INPUT DATA:
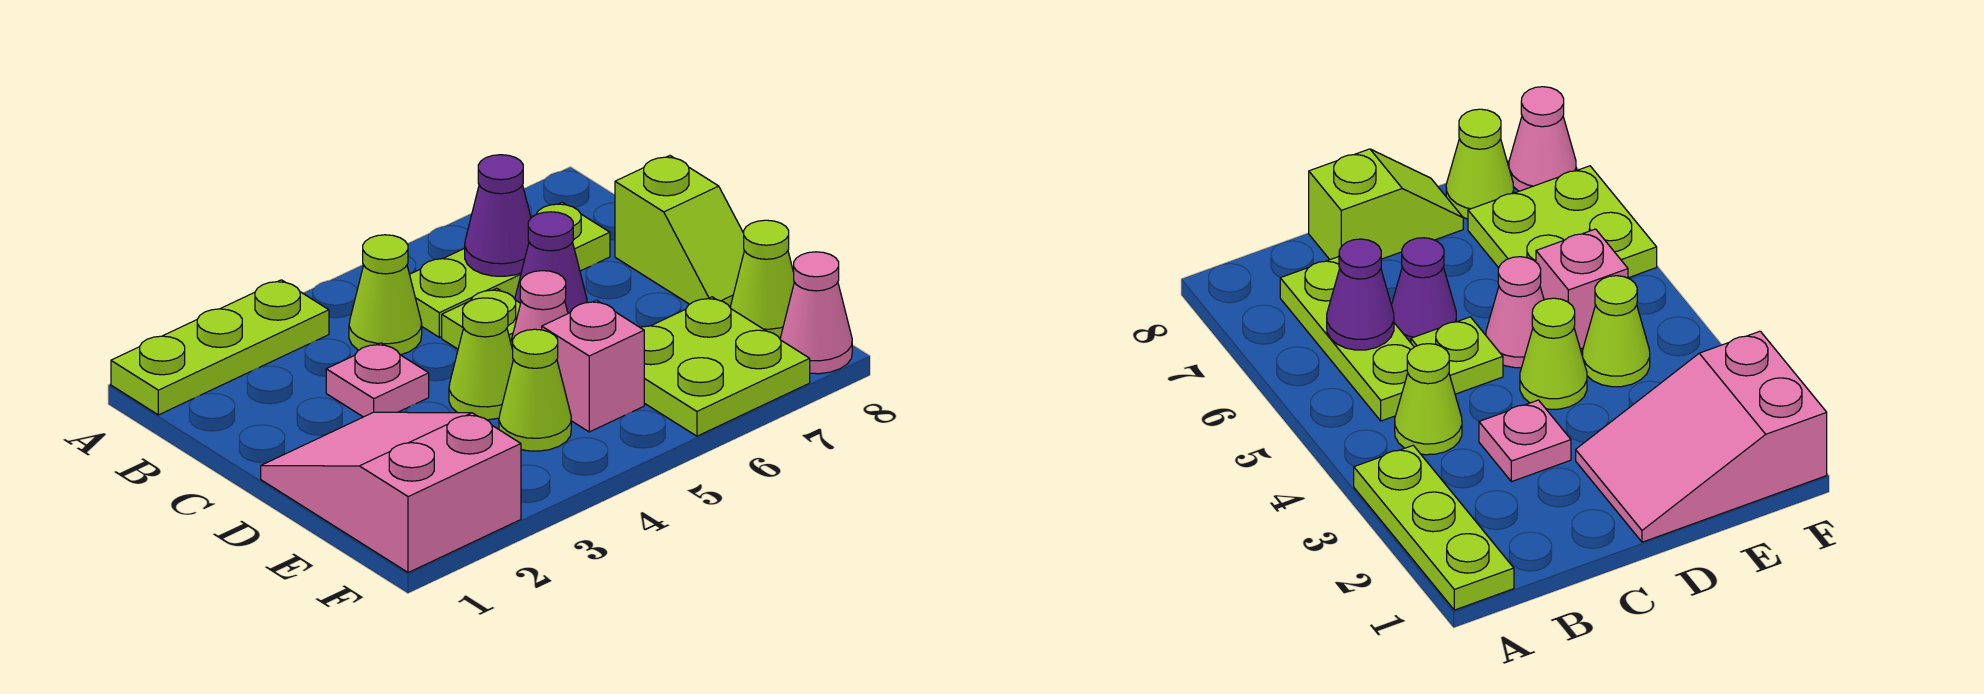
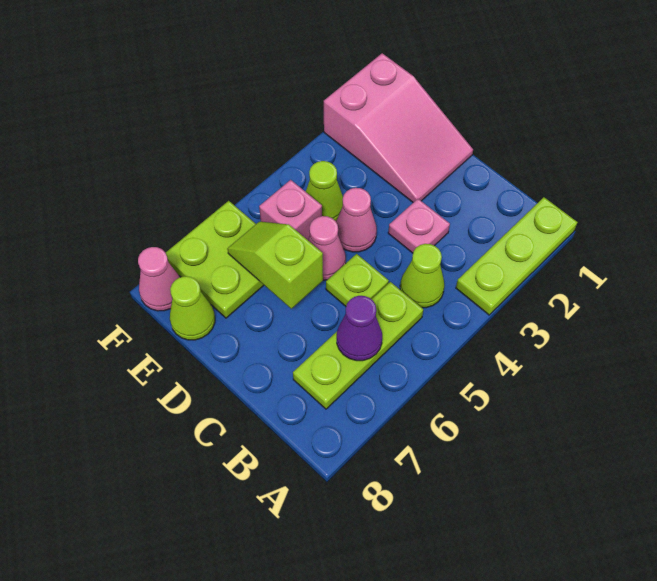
purple cone C6 level 1 -> none
lime slope C8:D8 level 1 top C -> lime slope D6:E6 level 2 top D
lime cone D4 level 1 -> pink cone D4 level 1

WHAT TO DO:
Images are to be omitted; repeat the remaining data above exactly.

TASK ANSWER:
purple cone C6 level 1 -> none
lime slope C8:D8 level 1 top C -> lime slope D6:E6 level 2 top D
lime cone D4 level 1 -> pink cone D4 level 1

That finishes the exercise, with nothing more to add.